START RECORDS TO USE

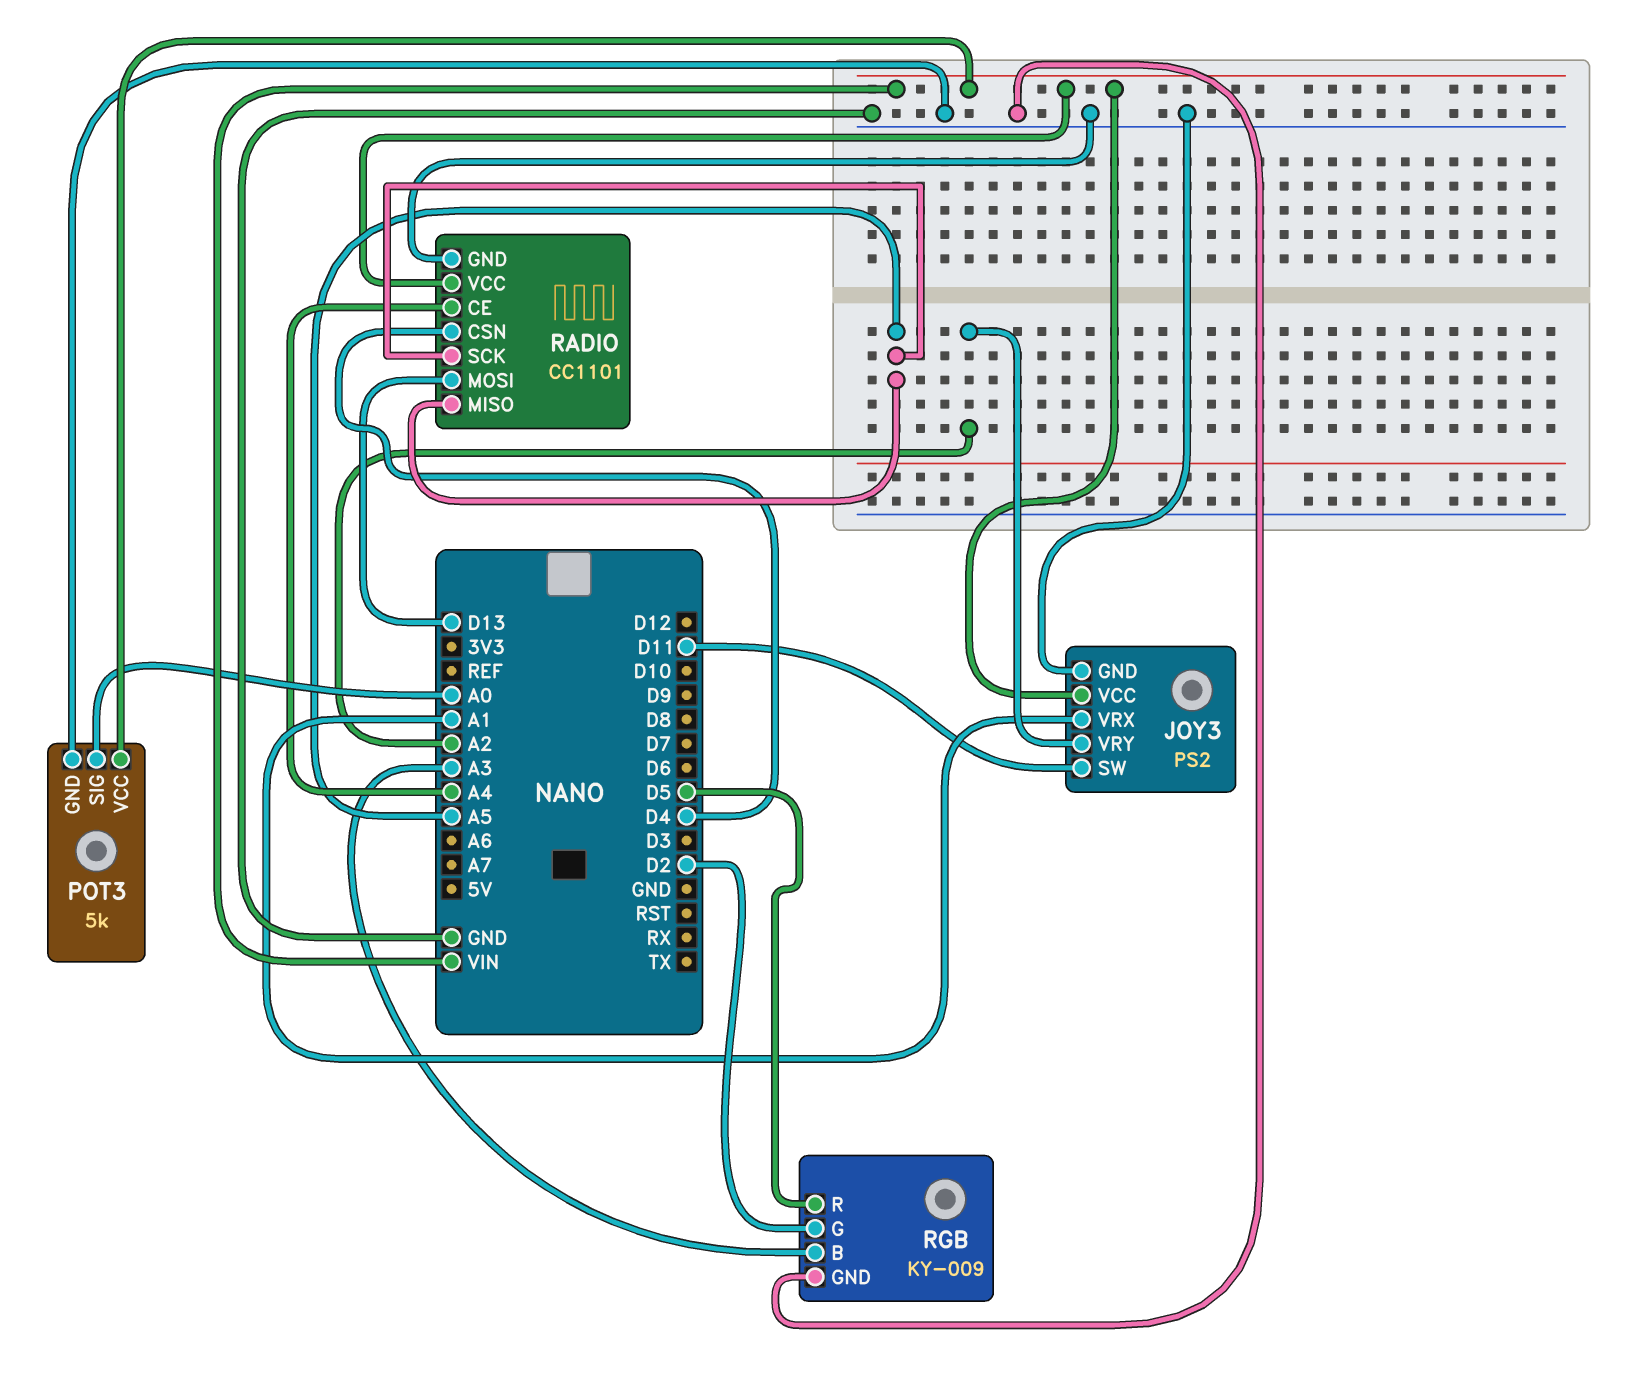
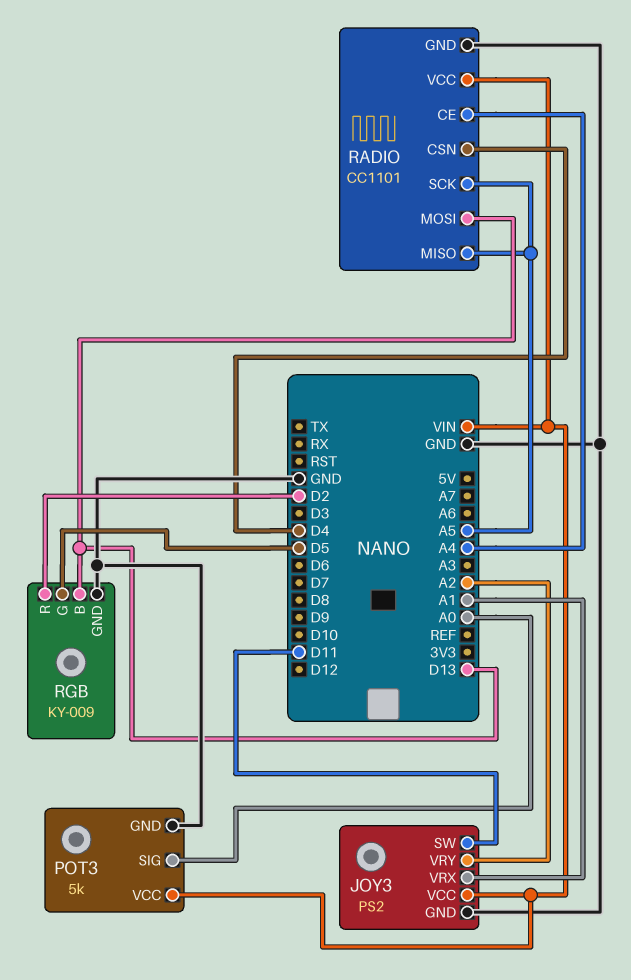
RGB pin B: A3 -> D13
RGB pin G: D2 -> D5
RGB pin R: D5 -> D2

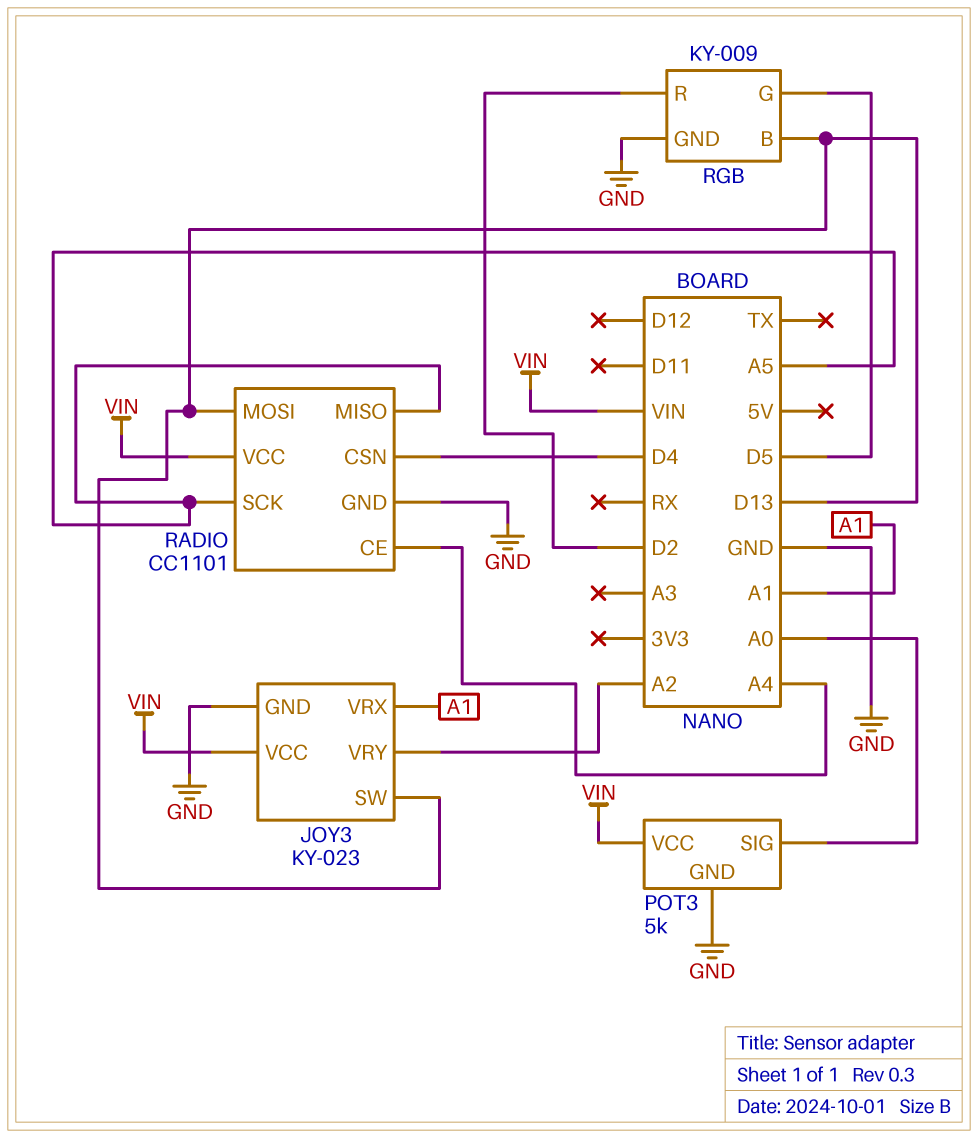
JOY3: PS2 -> KY-023
JOY3 pin SW: D11 -> D13

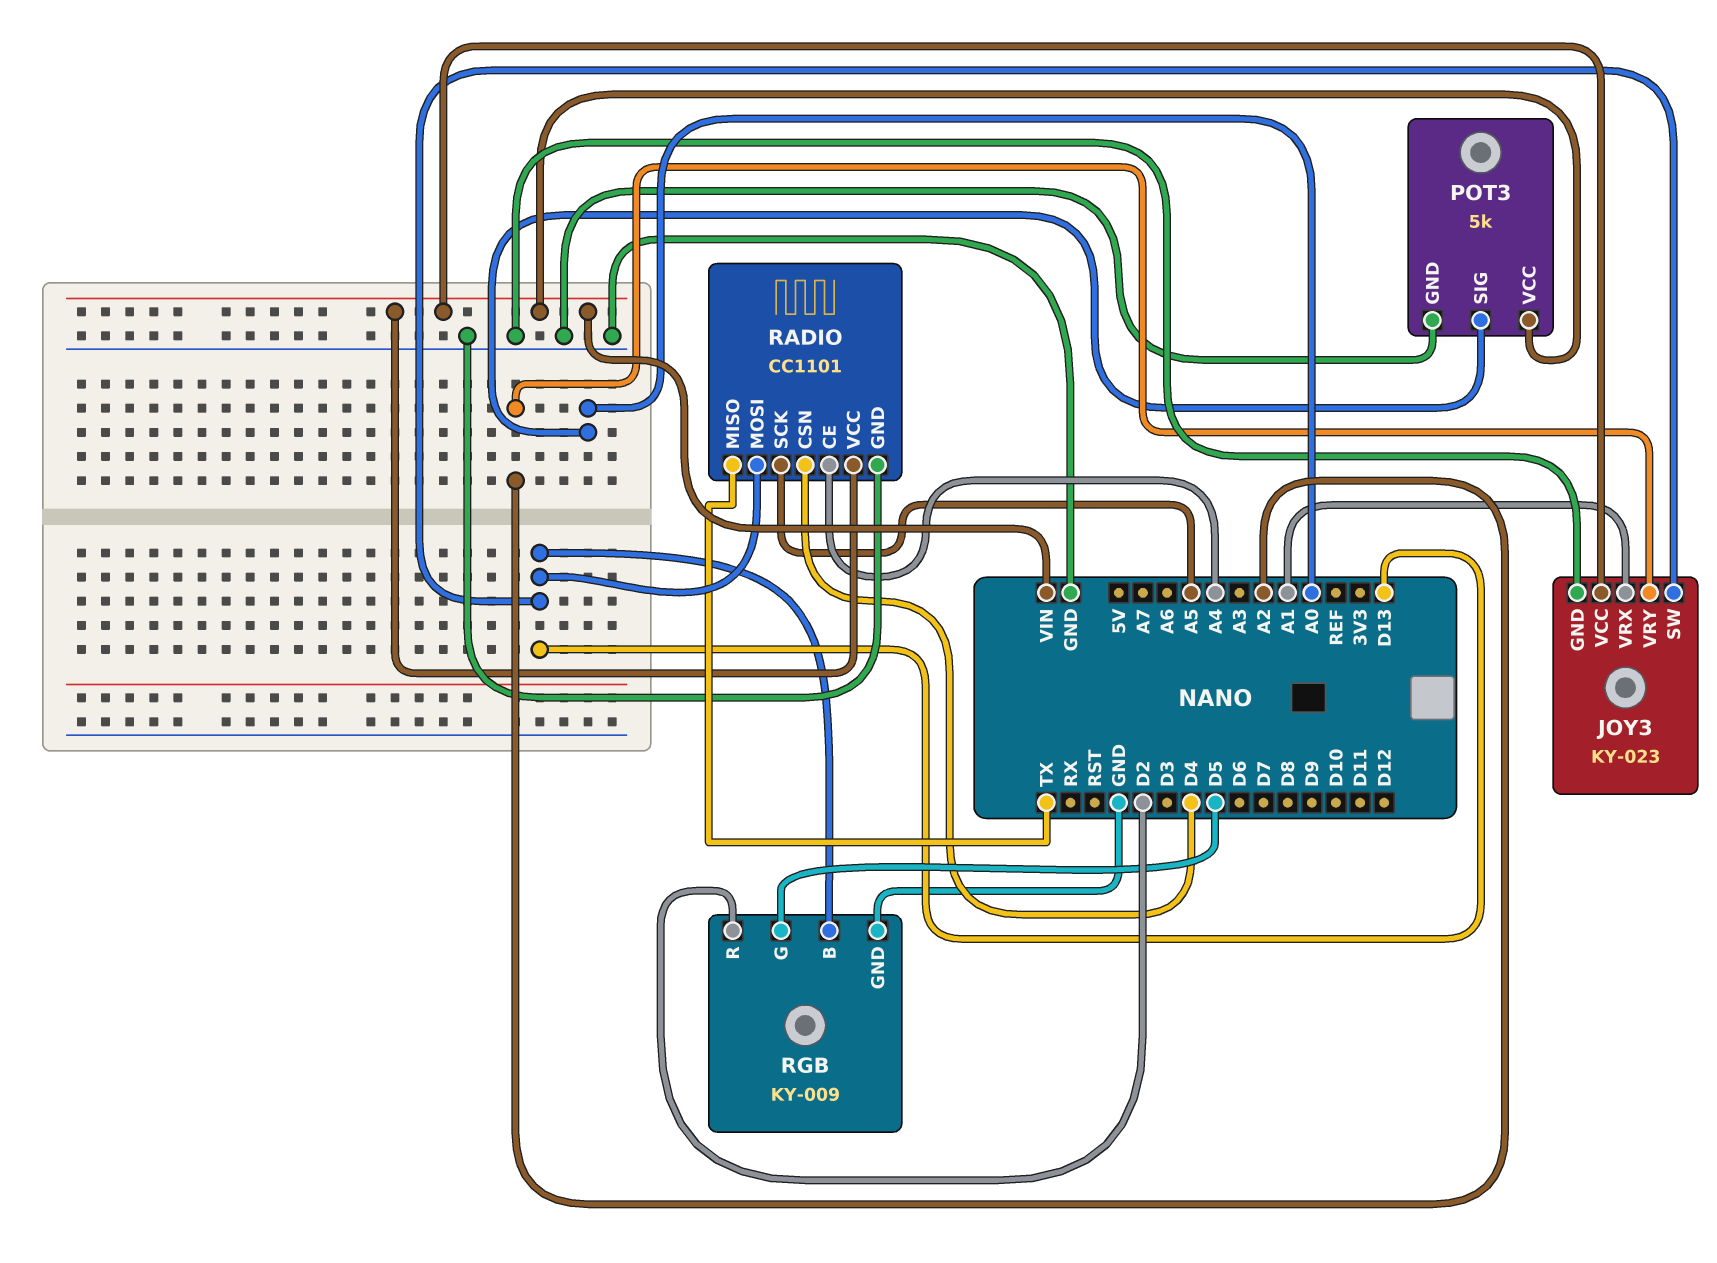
RADIO pin MISO: A5 -> TX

END RECORDS TO USE

• _ABOUT THIS EXERCISE_
The records above should be reproduced exactly, with the pictures omitted.

• _TASK SOLUTION_
RGB pin B: A3 -> D13
RGB pin G: D2 -> D5
RGB pin R: D5 -> D2

JOY3: PS2 -> KY-023
JOY3 pin SW: D11 -> D13

RADIO pin MISO: A5 -> TX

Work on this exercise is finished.